*** Entries supplied ***
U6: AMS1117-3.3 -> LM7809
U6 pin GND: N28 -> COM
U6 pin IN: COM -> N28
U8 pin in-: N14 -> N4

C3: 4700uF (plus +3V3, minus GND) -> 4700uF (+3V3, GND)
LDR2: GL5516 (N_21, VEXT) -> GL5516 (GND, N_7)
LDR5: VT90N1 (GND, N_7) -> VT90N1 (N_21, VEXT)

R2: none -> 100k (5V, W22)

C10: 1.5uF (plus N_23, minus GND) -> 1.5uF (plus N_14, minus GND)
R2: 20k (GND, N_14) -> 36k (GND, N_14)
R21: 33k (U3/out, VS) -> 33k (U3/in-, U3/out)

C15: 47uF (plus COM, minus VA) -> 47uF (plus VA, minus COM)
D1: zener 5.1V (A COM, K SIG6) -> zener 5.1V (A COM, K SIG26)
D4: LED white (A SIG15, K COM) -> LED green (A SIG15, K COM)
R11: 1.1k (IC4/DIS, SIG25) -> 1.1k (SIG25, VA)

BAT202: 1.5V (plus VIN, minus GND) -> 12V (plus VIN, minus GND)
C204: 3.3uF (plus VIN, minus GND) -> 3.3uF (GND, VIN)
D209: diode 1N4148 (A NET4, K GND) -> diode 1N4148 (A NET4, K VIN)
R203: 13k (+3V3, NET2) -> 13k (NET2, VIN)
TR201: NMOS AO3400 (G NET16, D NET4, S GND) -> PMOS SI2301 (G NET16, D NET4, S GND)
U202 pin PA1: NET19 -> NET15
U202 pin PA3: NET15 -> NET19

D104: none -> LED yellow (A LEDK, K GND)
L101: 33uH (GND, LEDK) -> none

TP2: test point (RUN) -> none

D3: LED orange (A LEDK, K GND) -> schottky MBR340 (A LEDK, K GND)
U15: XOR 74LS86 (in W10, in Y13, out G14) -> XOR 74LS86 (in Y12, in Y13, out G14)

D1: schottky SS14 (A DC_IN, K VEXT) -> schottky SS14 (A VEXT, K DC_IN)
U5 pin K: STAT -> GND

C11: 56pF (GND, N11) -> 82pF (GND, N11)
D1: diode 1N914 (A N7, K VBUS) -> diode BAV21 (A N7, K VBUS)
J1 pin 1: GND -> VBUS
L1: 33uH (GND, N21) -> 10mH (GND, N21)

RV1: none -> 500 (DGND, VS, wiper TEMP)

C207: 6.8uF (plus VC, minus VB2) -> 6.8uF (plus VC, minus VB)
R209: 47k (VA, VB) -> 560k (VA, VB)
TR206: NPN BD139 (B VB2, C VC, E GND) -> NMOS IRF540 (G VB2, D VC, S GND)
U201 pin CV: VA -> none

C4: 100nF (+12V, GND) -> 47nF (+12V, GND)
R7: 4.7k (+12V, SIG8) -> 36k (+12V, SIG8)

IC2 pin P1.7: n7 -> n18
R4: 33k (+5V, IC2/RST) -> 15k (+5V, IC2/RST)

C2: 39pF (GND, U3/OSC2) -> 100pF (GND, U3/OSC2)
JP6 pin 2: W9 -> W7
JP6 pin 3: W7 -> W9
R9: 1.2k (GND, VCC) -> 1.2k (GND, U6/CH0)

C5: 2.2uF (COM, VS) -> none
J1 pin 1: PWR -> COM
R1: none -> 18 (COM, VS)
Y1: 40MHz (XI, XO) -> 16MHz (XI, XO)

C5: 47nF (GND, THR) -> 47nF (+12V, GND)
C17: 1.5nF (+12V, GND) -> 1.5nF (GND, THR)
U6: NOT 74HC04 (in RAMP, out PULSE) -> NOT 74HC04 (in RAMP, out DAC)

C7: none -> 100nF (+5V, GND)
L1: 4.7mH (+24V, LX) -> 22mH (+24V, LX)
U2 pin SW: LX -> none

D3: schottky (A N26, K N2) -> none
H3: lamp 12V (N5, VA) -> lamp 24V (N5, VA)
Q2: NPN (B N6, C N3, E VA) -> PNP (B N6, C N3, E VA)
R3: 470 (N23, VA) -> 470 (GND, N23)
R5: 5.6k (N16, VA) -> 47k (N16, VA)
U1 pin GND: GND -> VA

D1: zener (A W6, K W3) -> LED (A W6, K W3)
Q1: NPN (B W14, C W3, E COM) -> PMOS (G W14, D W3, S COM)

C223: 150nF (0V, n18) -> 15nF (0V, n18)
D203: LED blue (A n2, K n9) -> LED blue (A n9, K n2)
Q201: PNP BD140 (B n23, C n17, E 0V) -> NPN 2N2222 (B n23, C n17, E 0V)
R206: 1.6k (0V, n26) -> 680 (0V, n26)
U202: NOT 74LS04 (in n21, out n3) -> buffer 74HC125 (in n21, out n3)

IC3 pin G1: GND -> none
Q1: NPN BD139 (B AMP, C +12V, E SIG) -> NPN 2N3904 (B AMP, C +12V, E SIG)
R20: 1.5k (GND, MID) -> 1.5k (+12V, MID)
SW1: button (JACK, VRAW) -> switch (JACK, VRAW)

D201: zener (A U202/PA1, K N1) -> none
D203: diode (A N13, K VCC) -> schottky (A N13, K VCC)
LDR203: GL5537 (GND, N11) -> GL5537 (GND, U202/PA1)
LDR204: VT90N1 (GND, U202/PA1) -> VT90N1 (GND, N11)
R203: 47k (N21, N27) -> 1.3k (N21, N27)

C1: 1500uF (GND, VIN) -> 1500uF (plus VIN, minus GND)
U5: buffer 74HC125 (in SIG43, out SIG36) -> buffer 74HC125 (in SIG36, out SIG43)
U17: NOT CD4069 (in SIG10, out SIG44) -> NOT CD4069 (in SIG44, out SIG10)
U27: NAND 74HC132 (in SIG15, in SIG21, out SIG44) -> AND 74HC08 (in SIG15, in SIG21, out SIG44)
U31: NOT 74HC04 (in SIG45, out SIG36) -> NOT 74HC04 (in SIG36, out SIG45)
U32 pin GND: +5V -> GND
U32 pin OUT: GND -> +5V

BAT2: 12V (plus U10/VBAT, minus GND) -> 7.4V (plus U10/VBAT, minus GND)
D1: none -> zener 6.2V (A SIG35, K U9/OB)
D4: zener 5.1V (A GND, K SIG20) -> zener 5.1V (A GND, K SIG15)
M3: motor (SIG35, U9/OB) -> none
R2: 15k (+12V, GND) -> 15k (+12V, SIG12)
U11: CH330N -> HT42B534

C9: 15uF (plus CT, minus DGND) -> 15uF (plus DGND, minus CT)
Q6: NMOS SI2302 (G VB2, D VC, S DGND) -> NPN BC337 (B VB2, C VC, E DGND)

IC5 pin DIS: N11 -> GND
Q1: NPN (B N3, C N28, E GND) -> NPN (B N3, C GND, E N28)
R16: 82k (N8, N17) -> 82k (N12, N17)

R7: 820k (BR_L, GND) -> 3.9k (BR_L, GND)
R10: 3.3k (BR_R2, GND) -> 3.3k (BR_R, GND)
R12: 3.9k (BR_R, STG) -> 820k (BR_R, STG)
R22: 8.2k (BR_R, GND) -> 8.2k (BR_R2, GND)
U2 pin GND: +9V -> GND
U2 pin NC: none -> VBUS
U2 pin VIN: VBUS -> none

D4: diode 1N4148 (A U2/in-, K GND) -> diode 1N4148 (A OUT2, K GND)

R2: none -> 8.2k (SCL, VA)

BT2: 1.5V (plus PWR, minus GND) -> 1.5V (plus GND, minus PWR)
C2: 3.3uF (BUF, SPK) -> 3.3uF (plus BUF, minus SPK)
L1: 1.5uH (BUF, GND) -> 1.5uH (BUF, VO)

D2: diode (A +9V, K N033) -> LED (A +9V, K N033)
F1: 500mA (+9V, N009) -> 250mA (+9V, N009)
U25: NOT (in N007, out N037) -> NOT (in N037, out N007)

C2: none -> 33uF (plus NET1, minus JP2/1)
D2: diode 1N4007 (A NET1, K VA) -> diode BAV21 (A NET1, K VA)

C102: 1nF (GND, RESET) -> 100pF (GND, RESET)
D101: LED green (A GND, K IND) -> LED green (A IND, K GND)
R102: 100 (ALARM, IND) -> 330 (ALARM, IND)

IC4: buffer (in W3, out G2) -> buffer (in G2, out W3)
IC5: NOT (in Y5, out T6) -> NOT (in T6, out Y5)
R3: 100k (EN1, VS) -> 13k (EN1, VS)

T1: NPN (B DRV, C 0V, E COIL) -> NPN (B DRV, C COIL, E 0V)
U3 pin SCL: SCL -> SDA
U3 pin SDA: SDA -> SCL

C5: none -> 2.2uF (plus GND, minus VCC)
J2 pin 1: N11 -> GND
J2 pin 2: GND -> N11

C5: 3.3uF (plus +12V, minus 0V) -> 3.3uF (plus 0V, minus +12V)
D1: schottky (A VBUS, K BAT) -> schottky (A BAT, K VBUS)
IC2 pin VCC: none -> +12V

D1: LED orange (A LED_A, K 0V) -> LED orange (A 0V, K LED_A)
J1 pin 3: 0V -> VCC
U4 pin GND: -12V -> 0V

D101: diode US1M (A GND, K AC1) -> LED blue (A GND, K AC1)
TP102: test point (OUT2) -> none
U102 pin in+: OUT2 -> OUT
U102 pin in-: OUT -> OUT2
*** End of Entries supplied ***
Task to complete: Your answer should consist of the lines from the line with "IC3 pin G1: GND -> none" to the line with "U5: buffer 74HC125" above, repeated exactly, both ends included.

Exercise answer:
IC3 pin G1: GND -> none
Q1: NPN BD139 (B AMP, C +12V, E SIG) -> NPN 2N3904 (B AMP, C +12V, E SIG)
R20: 1.5k (GND, MID) -> 1.5k (+12V, MID)
SW1: button (JACK, VRAW) -> switch (JACK, VRAW)

D201: zener (A U202/PA1, K N1) -> none
D203: diode (A N13, K VCC) -> schottky (A N13, K VCC)
LDR203: GL5537 (GND, N11) -> GL5537 (GND, U202/PA1)
LDR204: VT90N1 (GND, U202/PA1) -> VT90N1 (GND, N11)
R203: 47k (N21, N27) -> 1.3k (N21, N27)

C1: 1500uF (GND, VIN) -> 1500uF (plus VIN, minus GND)
U5: buffer 74HC125 (in SIG43, out SIG36) -> buffer 74HC125 (in SIG36, out SIG43)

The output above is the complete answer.